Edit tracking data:
====================

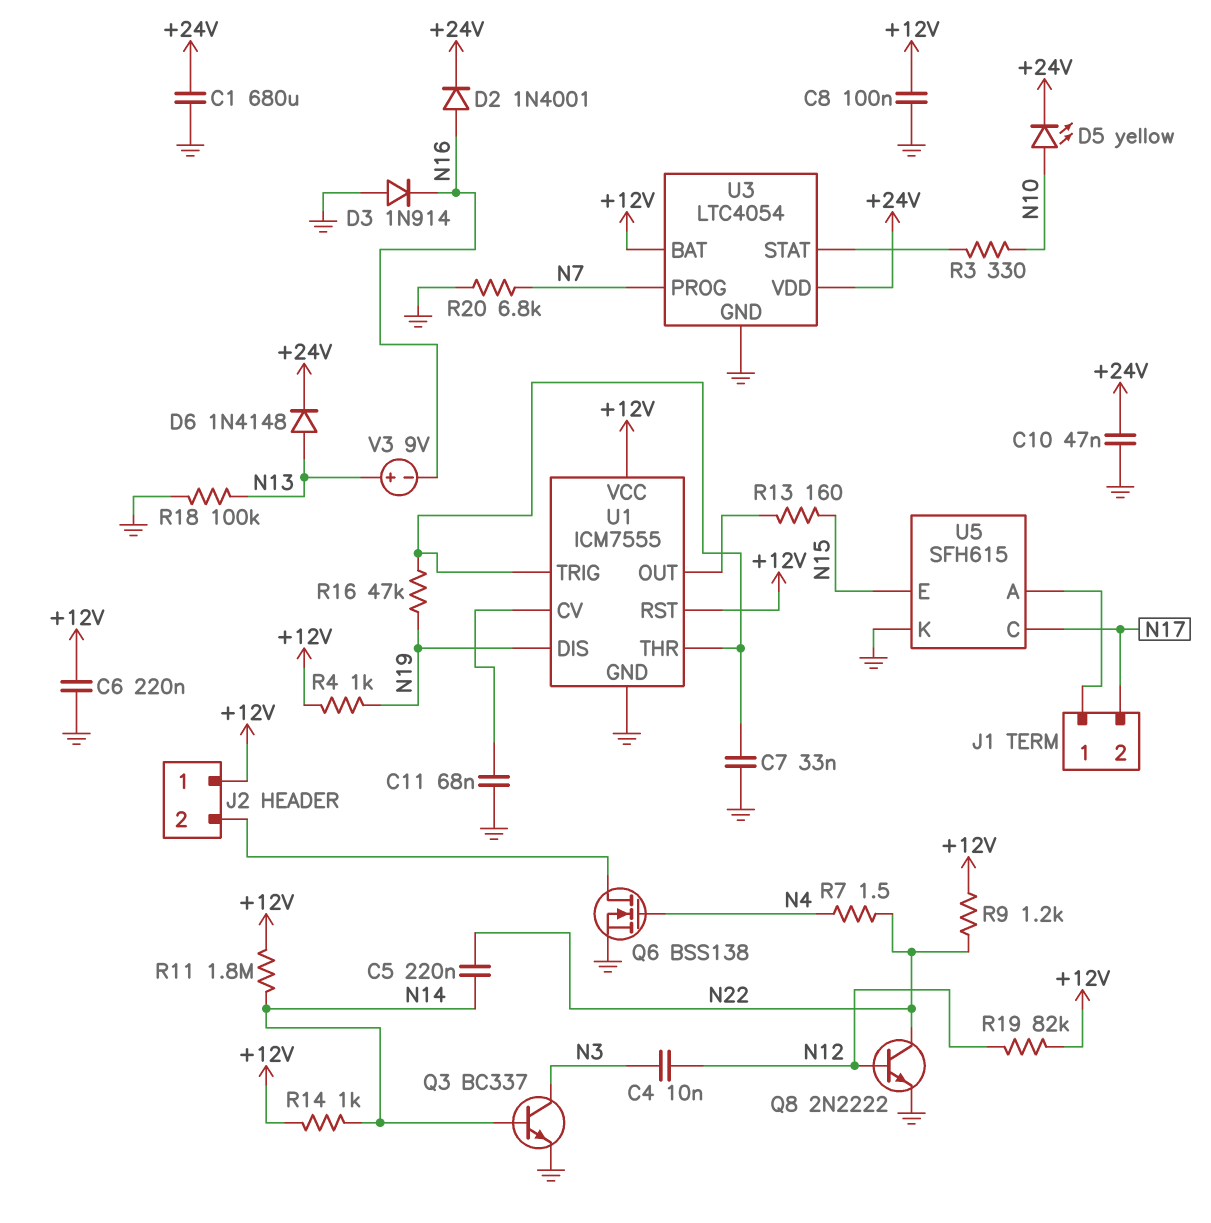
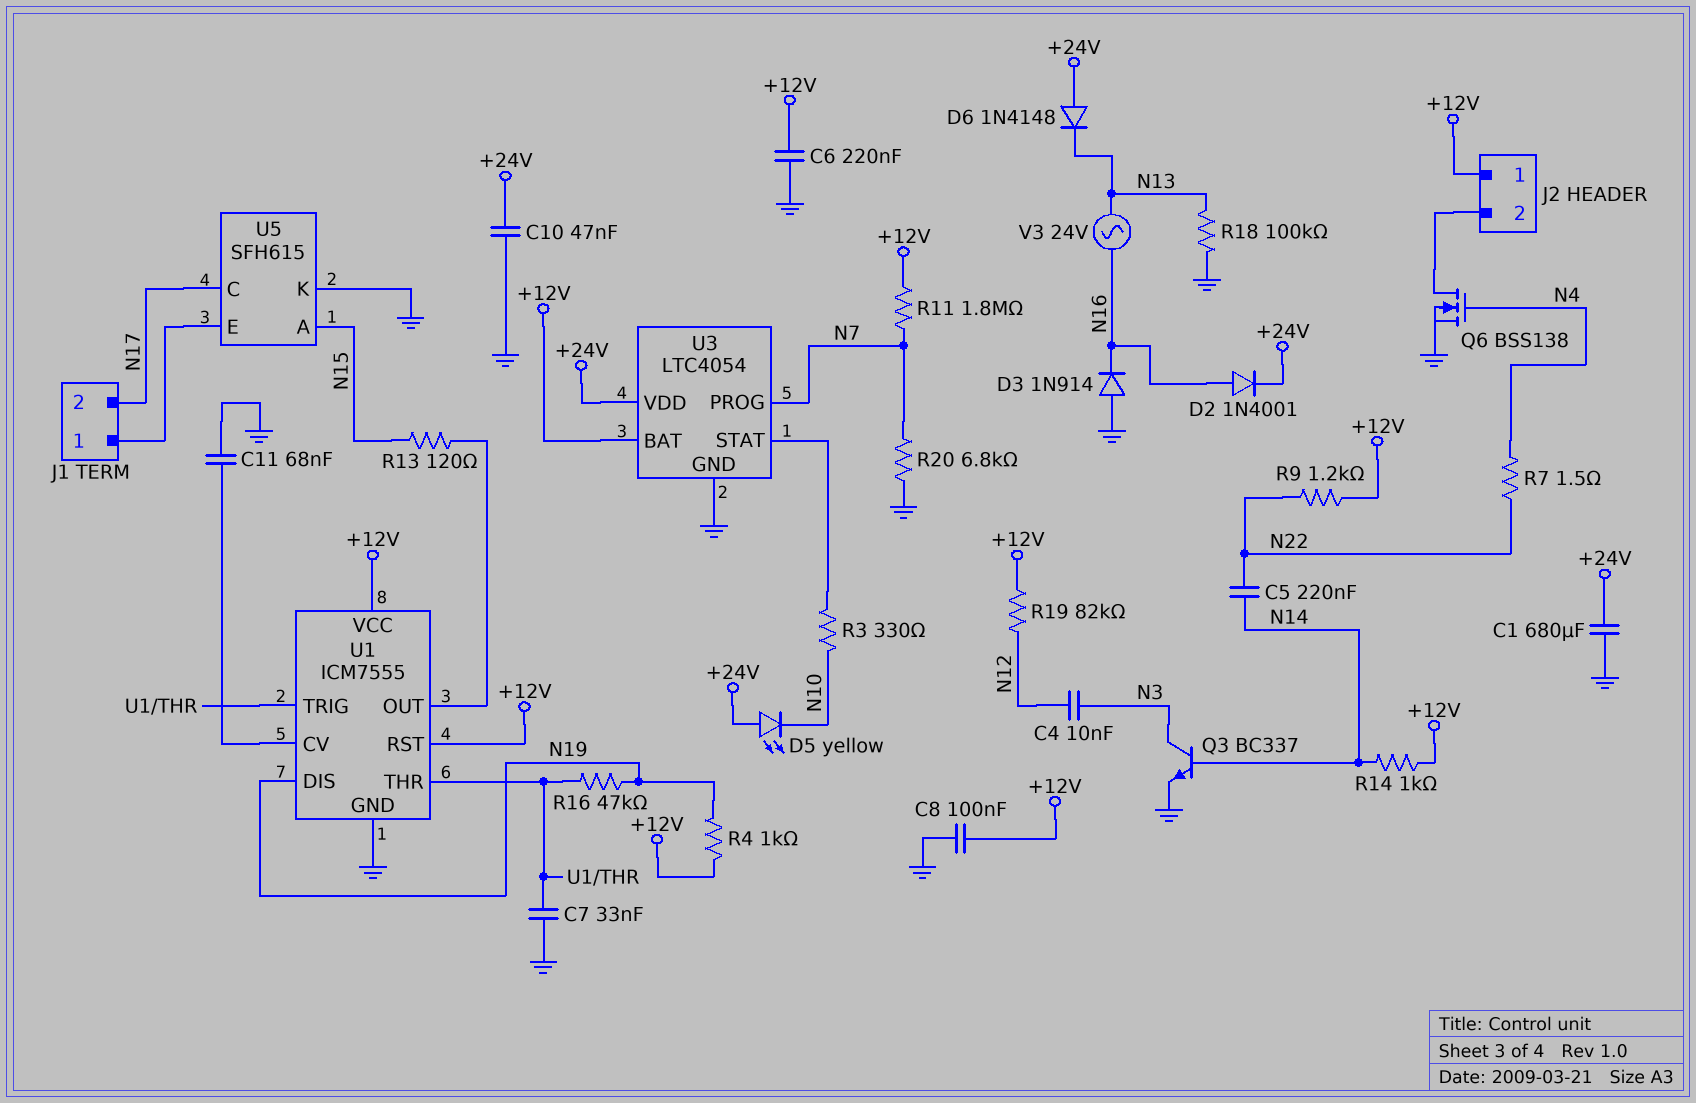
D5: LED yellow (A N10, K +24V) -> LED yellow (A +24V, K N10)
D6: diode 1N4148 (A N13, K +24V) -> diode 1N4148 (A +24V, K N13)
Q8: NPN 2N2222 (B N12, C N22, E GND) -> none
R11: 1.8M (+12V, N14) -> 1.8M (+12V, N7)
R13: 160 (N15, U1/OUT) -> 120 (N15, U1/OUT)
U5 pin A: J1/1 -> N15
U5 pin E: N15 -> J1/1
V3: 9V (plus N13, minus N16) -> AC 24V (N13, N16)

====================

All of the lines above must be printed again exactly, and no picture may appear in the copy.

## RESULT
D5: LED yellow (A N10, K +24V) -> LED yellow (A +24V, K N10)
D6: diode 1N4148 (A N13, K +24V) -> diode 1N4148 (A +24V, K N13)
Q8: NPN 2N2222 (B N12, C N22, E GND) -> none
R11: 1.8M (+12V, N14) -> 1.8M (+12V, N7)
R13: 160 (N15, U1/OUT) -> 120 (N15, U1/OUT)
U5 pin A: J1/1 -> N15
U5 pin E: N15 -> J1/1
V3: 9V (plus N13, minus N16) -> AC 24V (N13, N16)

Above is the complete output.